-- SOURCE MATERIAL follows --

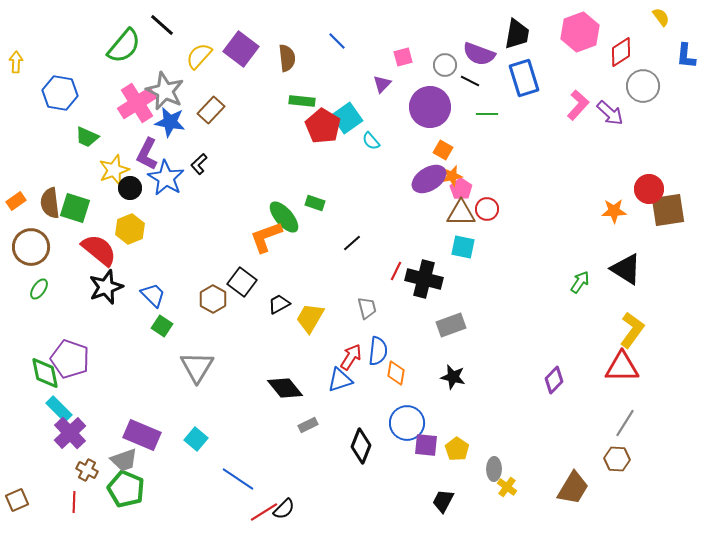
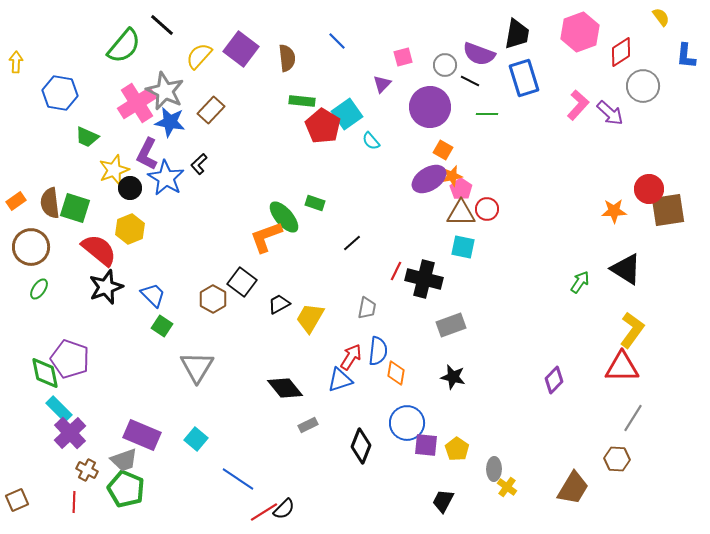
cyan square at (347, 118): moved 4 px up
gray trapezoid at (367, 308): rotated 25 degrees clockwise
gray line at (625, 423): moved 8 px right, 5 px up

-- SOURCE MATERIAL concluded --
-- SOURCE MATERIAL follows --

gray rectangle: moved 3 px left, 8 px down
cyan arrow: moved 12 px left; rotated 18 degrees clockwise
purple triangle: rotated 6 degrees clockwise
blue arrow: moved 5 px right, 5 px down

-- SOURCE MATERIAL concluded --
-- SOURCE MATERIAL follows --

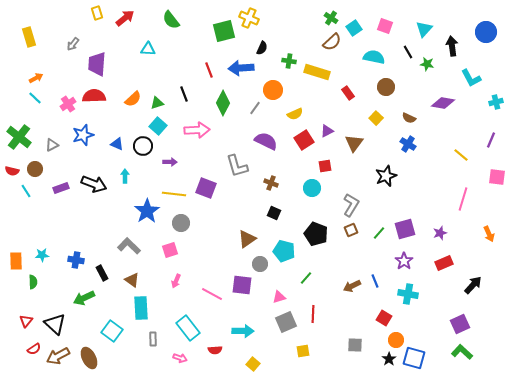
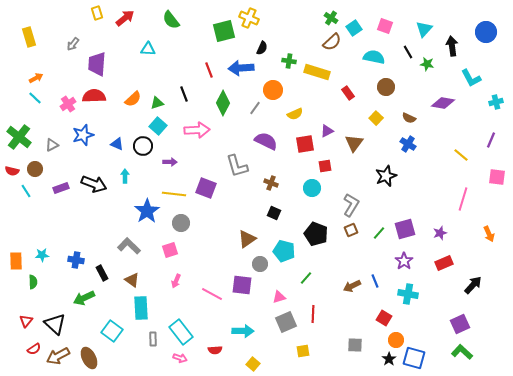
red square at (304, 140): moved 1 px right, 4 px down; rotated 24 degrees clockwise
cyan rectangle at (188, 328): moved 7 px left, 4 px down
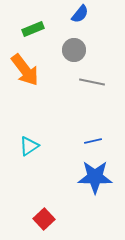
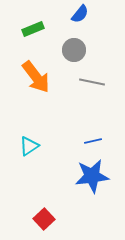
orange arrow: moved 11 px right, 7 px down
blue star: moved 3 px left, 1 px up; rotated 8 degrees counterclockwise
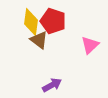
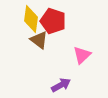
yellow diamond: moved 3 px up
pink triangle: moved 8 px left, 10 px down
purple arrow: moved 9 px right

-- SOURCE MATERIAL concluded --

- TASK INSTRUCTIONS -
Copy the lines above exactly. Start with the line containing "pink triangle: moved 8 px left, 10 px down", end with the line containing "purple arrow: moved 9 px right", and include both.

- EXERCISE RESPONSE -
pink triangle: moved 8 px left, 10 px down
purple arrow: moved 9 px right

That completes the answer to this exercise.